Dataset records:
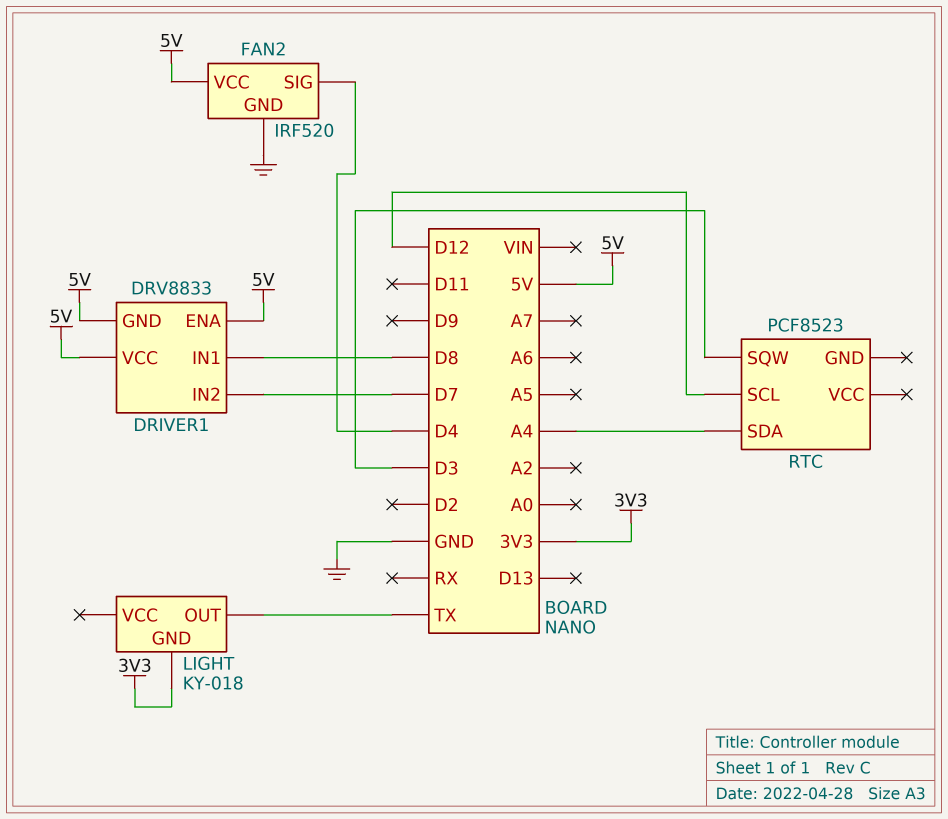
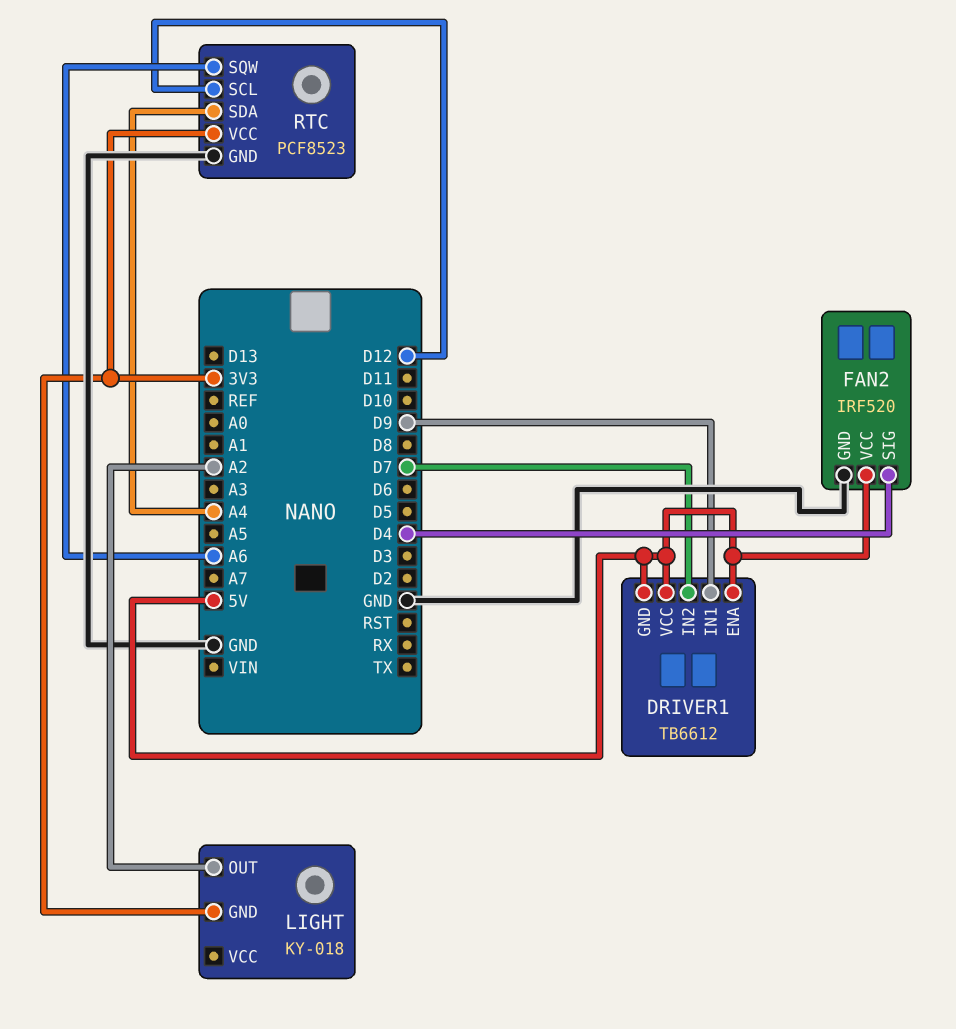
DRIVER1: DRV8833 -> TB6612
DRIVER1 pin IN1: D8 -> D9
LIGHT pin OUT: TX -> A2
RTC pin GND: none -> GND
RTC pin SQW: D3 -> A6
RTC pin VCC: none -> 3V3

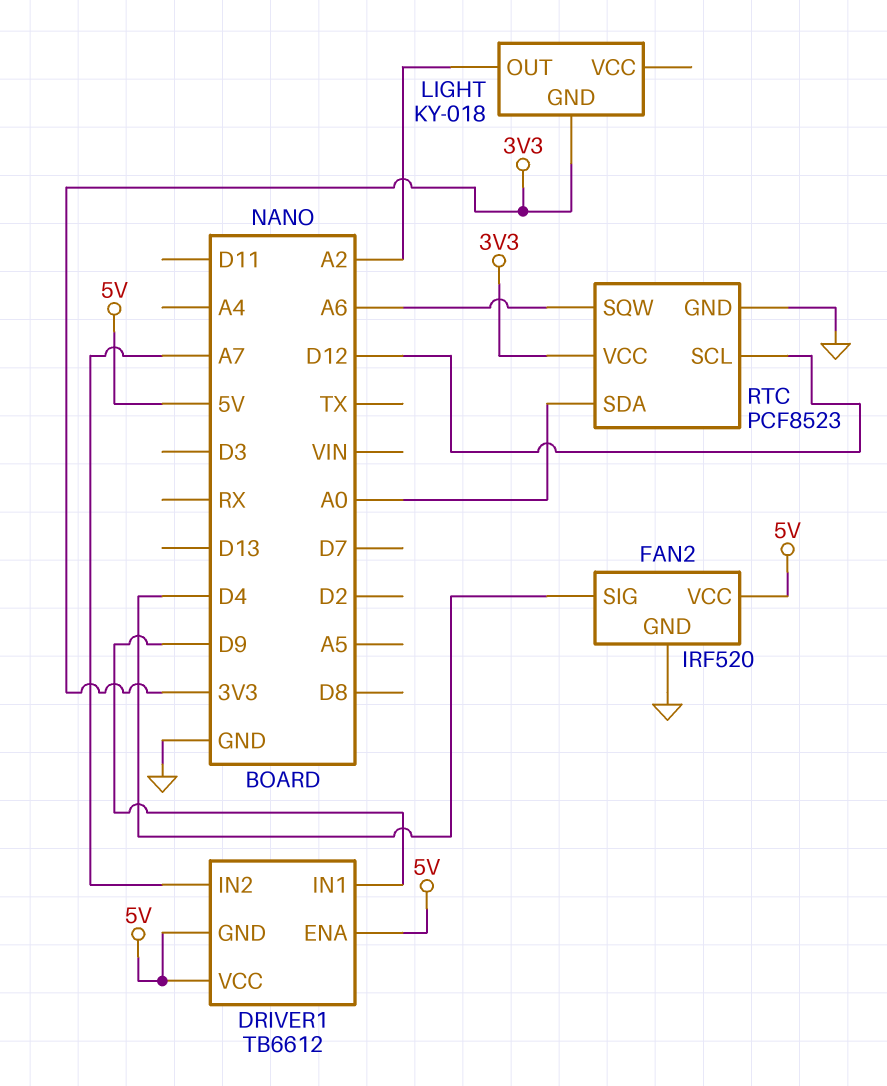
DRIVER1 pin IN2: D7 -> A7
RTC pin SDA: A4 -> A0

* * *

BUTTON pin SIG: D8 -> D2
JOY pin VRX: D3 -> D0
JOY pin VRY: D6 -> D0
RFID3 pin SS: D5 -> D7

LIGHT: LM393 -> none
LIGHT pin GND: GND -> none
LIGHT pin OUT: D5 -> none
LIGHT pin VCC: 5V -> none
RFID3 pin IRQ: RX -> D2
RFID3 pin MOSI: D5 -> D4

==

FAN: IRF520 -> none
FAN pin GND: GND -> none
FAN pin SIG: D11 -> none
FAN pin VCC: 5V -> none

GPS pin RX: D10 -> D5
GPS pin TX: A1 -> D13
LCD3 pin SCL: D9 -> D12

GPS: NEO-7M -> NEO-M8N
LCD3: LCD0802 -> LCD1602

What needs to be done: Would you please repeat only the lines above, beginning at the one that has "DRIVER1: DRV8833 -> TB6612" and stopping after the one that has "RTC pin SDA: A4 -> A0", exactly and with no pictures?

Solved exercise:
DRIVER1: DRV8833 -> TB6612
DRIVER1 pin IN1: D8 -> D9
LIGHT pin OUT: TX -> A2
RTC pin GND: none -> GND
RTC pin SQW: D3 -> A6
RTC pin VCC: none -> 3V3

DRIVER1 pin IN2: D7 -> A7
RTC pin SDA: A4 -> A0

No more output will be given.